- **INSTRUCTIONS TO FOLLOW**: The data below calls for an exact copy.

==== INFORMATION

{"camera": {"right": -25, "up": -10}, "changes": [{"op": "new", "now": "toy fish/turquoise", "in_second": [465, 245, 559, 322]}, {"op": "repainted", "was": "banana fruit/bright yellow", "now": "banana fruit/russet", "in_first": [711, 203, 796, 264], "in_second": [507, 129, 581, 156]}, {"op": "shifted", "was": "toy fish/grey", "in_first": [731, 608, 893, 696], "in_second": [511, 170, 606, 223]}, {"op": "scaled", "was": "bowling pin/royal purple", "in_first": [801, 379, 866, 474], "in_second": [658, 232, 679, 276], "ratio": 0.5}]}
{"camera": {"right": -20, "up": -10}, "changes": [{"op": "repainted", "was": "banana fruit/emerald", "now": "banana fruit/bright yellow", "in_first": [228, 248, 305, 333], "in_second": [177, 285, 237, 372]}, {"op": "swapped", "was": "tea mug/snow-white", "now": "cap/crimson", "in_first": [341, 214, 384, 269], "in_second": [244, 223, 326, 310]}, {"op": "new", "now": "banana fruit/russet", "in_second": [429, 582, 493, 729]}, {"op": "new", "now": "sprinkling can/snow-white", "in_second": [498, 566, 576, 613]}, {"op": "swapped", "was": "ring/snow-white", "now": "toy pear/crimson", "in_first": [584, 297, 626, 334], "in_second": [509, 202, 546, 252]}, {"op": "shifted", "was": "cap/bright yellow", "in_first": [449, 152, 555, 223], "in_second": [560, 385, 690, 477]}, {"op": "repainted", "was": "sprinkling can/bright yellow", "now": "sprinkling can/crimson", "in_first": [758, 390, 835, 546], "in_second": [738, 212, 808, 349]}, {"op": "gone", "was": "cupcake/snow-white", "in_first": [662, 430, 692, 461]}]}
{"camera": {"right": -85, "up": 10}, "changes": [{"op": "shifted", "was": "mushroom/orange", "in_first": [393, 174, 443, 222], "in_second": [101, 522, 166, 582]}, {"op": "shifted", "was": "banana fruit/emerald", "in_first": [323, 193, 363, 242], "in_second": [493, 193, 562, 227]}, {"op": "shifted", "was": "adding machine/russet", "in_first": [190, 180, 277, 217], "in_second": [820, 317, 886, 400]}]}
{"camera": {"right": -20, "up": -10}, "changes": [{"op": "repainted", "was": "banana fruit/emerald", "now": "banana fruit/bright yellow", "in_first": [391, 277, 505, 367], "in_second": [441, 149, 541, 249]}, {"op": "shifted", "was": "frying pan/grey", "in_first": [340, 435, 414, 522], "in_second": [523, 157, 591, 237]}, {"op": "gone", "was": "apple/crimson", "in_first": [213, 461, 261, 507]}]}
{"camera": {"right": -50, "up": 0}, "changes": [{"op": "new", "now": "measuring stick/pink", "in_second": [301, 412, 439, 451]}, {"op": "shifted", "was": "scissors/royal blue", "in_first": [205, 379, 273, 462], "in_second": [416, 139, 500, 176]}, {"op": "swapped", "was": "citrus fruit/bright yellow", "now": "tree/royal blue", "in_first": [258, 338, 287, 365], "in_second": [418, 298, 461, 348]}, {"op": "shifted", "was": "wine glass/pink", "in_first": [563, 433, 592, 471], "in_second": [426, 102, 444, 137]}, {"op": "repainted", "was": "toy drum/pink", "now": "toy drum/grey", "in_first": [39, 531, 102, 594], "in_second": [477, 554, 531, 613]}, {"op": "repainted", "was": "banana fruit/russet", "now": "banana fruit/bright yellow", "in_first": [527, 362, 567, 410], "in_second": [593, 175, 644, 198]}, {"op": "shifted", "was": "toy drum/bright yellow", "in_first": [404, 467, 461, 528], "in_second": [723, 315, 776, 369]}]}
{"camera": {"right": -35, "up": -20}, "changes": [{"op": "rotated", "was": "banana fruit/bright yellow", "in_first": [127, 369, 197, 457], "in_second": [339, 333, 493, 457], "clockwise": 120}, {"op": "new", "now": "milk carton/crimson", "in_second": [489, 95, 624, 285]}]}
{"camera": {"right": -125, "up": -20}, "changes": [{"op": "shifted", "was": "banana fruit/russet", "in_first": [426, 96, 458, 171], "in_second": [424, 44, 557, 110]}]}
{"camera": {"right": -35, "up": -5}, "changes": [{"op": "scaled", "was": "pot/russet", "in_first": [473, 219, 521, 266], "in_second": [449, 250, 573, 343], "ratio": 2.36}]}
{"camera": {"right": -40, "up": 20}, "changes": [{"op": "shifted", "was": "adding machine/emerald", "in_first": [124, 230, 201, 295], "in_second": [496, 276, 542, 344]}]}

========

- **EXERCISE ANSWER**:
{"camera": {"right": -25, "up": -10}, "changes": [{"op": "new", "now": "toy fish/turquoise", "in_second": [465, 245, 559, 322]}, {"op": "repainted", "was": "banana fruit/bright yellow", "now": "banana fruit/russet", "in_first": [711, 203, 796, 264], "in_second": [507, 129, 581, 156]}, {"op": "shifted", "was": "toy fish/grey", "in_first": [731, 608, 893, 696], "in_second": [511, 170, 606, 223]}, {"op": "scaled", "was": "bowling pin/royal purple", "in_first": [801, 379, 866, 474], "in_second": [658, 232, 679, 276], "ratio": 0.5}]}
{"camera": {"right": -20, "up": -10}, "changes": [{"op": "repainted", "was": "banana fruit/emerald", "now": "banana fruit/bright yellow", "in_first": [228, 248, 305, 333], "in_second": [177, 285, 237, 372]}, {"op": "swapped", "was": "tea mug/snow-white", "now": "cap/crimson", "in_first": [341, 214, 384, 269], "in_second": [244, 223, 326, 310]}, {"op": "new", "now": "banana fruit/russet", "in_second": [429, 582, 493, 729]}, {"op": "new", "now": "sprinkling can/snow-white", "in_second": [498, 566, 576, 613]}, {"op": "swapped", "was": "ring/snow-white", "now": "toy pear/crimson", "in_first": [584, 297, 626, 334], "in_second": [509, 202, 546, 252]}, {"op": "shifted", "was": "cap/bright yellow", "in_first": [449, 152, 555, 223], "in_second": [560, 385, 690, 477]}, {"op": "repainted", "was": "sprinkling can/bright yellow", "now": "sprinkling can/crimson", "in_first": [758, 390, 835, 546], "in_second": [738, 212, 808, 349]}, {"op": "gone", "was": "cupcake/snow-white", "in_first": [662, 430, 692, 461]}]}
{"camera": {"right": -85, "up": 10}, "changes": [{"op": "shifted", "was": "mushroom/orange", "in_first": [393, 174, 443, 222], "in_second": [101, 522, 166, 582]}, {"op": "shifted", "was": "banana fruit/emerald", "in_first": [323, 193, 363, 242], "in_second": [493, 193, 562, 227]}, {"op": "shifted", "was": "adding machine/russet", "in_first": [190, 180, 277, 217], "in_second": [820, 317, 886, 400]}]}
{"camera": {"right": -20, "up": -10}, "changes": [{"op": "repainted", "was": "banana fruit/emerald", "now": "banana fruit/bright yellow", "in_first": [391, 277, 505, 367], "in_second": [441, 149, 541, 249]}, {"op": "shifted", "was": "frying pan/grey", "in_first": [340, 435, 414, 522], "in_second": [523, 157, 591, 237]}, {"op": "gone", "was": "apple/crimson", "in_first": [213, 461, 261, 507]}]}
{"camera": {"right": -50, "up": 0}, "changes": [{"op": "new", "now": "measuring stick/pink", "in_second": [301, 412, 439, 451]}, {"op": "shifted", "was": "scissors/royal blue", "in_first": [205, 379, 273, 462], "in_second": [416, 139, 500, 176]}, {"op": "swapped", "was": "citrus fruit/bright yellow", "now": "tree/royal blue", "in_first": [258, 338, 287, 365], "in_second": [418, 298, 461, 348]}, {"op": "shifted", "was": "wine glass/pink", "in_first": [563, 433, 592, 471], "in_second": [426, 102, 444, 137]}, {"op": "repainted", "was": "toy drum/pink", "now": "toy drum/grey", "in_first": [39, 531, 102, 594], "in_second": [477, 554, 531, 613]}, {"op": "repainted", "was": "banana fruit/russet", "now": "banana fruit/bright yellow", "in_first": [527, 362, 567, 410], "in_second": [593, 175, 644, 198]}, {"op": "shifted", "was": "toy drum/bright yellow", "in_first": [404, 467, 461, 528], "in_second": [723, 315, 776, 369]}]}
{"camera": {"right": -35, "up": -20}, "changes": [{"op": "rotated", "was": "banana fruit/bright yellow", "in_first": [127, 369, 197, 457], "in_second": [339, 333, 493, 457], "clockwise": 120}, {"op": "new", "now": "milk carton/crimson", "in_second": [489, 95, 624, 285]}]}
{"camera": {"right": -125, "up": -20}, "changes": [{"op": "shifted", "was": "banana fruit/russet", "in_first": [426, 96, 458, 171], "in_second": [424, 44, 557, 110]}]}
{"camera": {"right": -35, "up": -5}, "changes": [{"op": "scaled", "was": "pot/russet", "in_first": [473, 219, 521, 266], "in_second": [449, 250, 573, 343], "ratio": 2.36}]}
{"camera": {"right": -40, "up": 20}, "changes": [{"op": "shifted", "was": "adding machine/emerald", "in_first": [124, 230, 201, 295], "in_second": [496, 276, 542, 344]}]}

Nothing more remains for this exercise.